(Edit tracking data)
[Start of section]

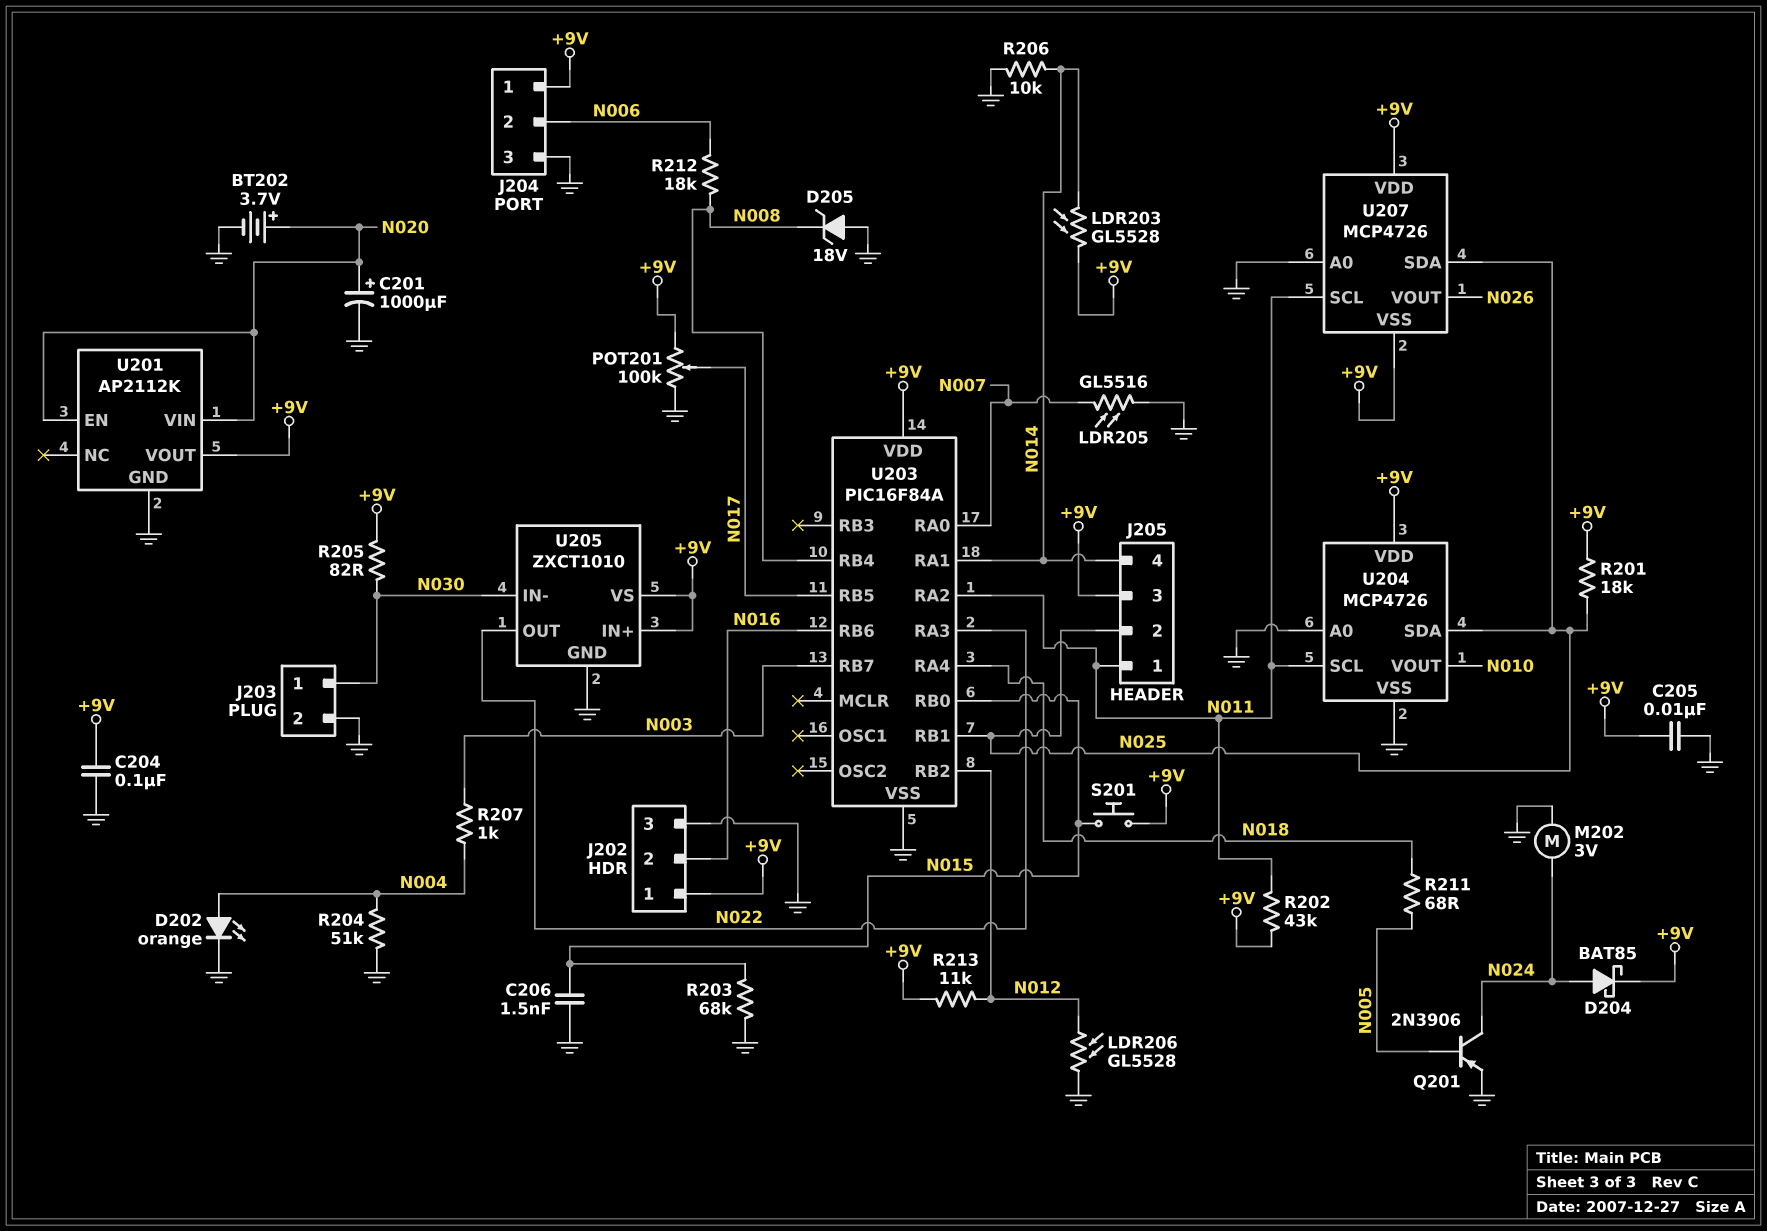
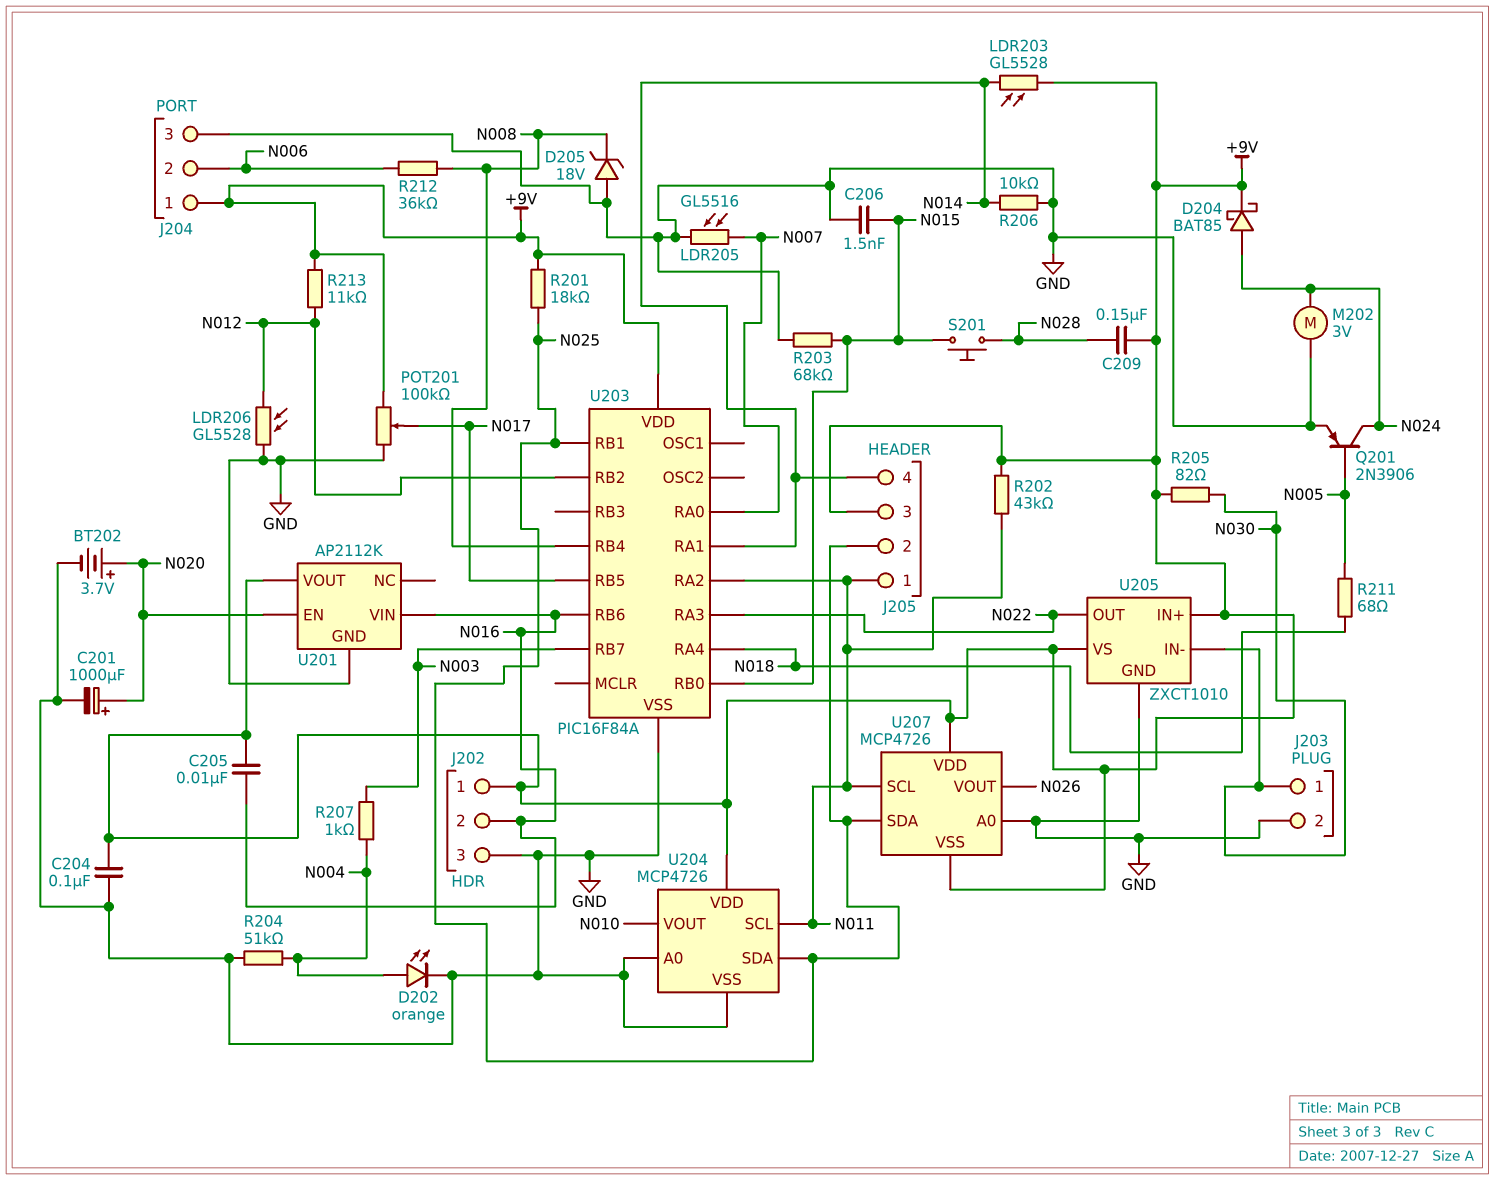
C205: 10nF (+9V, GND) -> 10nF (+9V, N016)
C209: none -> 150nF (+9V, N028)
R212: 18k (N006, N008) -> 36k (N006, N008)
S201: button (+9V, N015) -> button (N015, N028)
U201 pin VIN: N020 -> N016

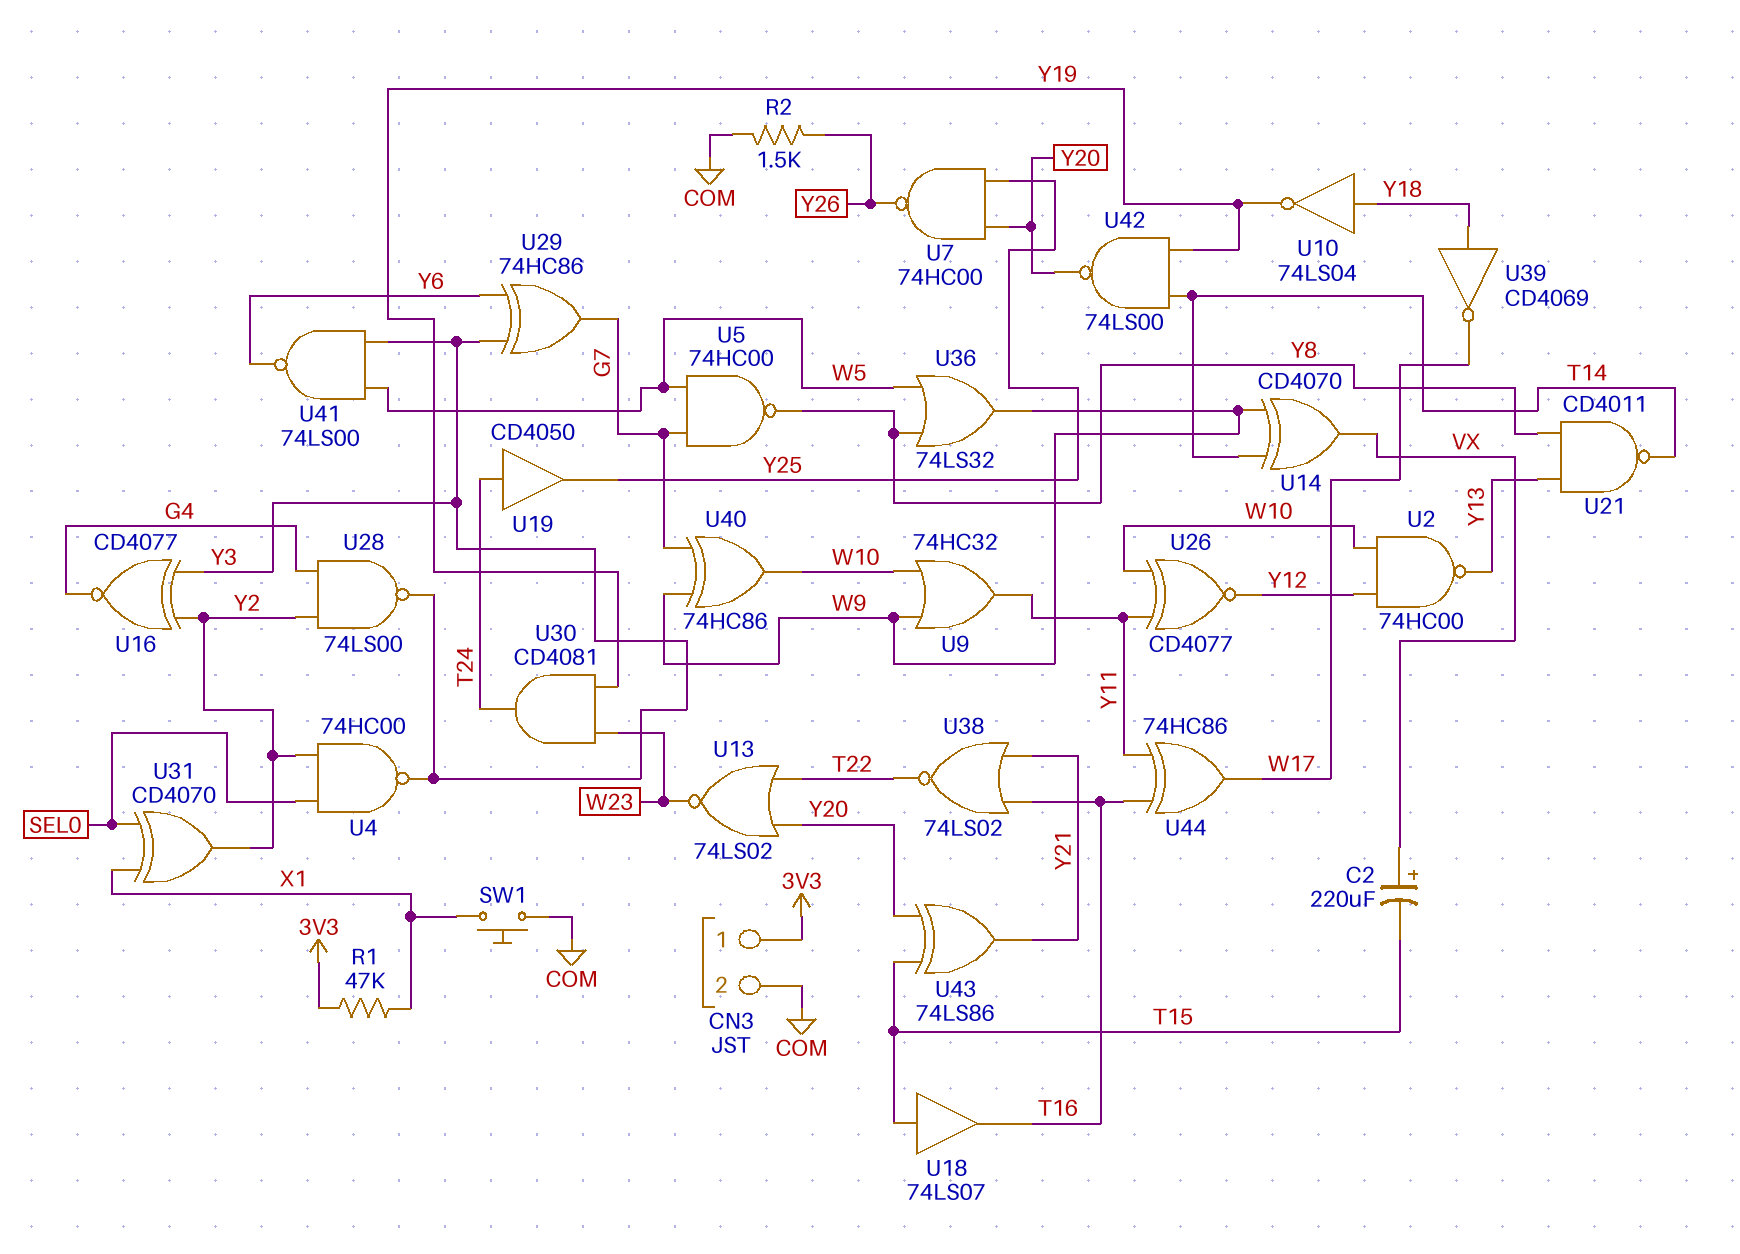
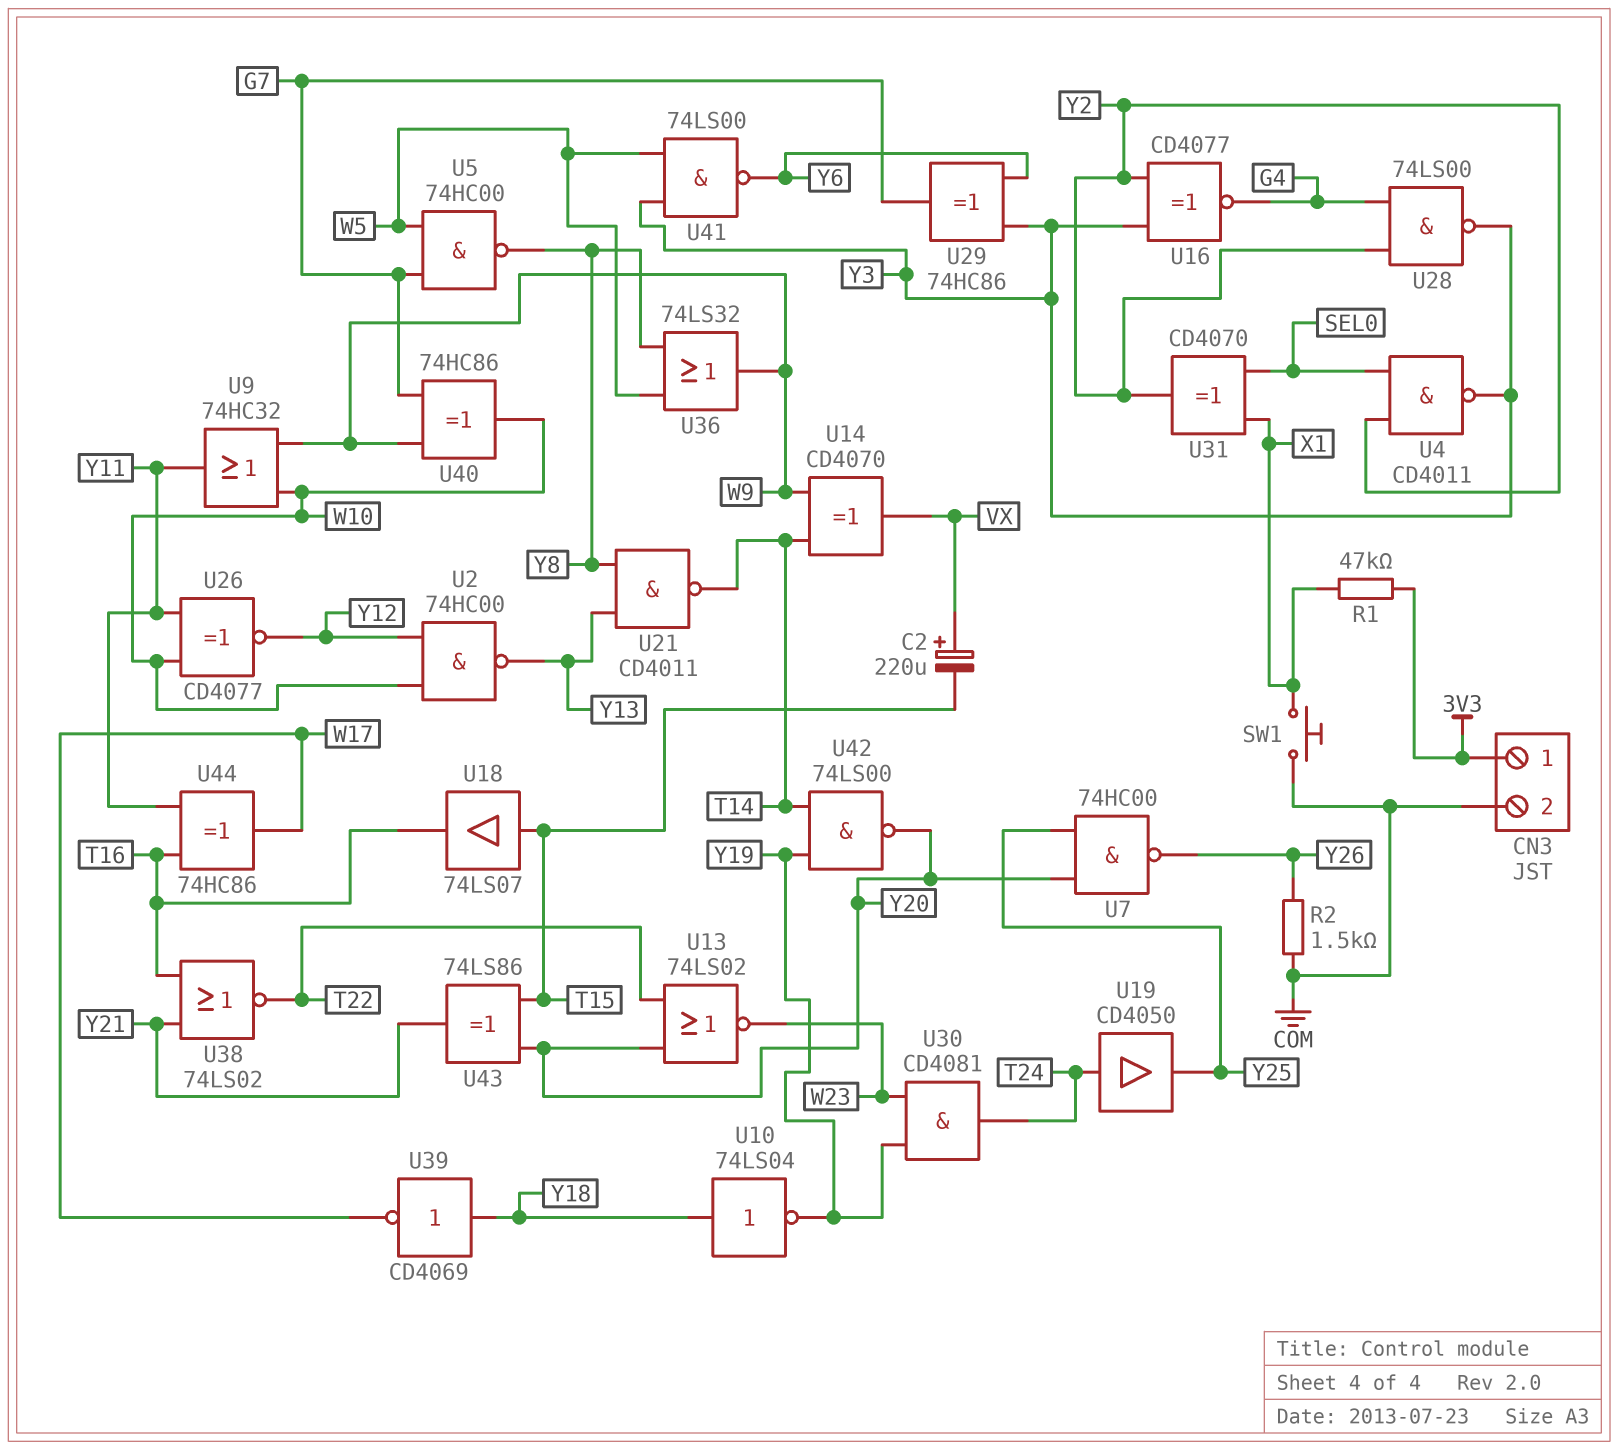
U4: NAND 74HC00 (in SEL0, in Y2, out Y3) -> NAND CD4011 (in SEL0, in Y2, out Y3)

[End of section]

- [Assignment]: Your answer must be the lines from the one containing "R212: 18k (N006, N008) -> 36k (N006, N008)" through the last line of the records, copied exactly, with no pictures.

- [Task response]:
R212: 18k (N006, N008) -> 36k (N006, N008)
S201: button (+9V, N015) -> button (N015, N028)
U201 pin VIN: N020 -> N016

U4: NAND 74HC00 (in SEL0, in Y2, out Y3) -> NAND CD4011 (in SEL0, in Y2, out Y3)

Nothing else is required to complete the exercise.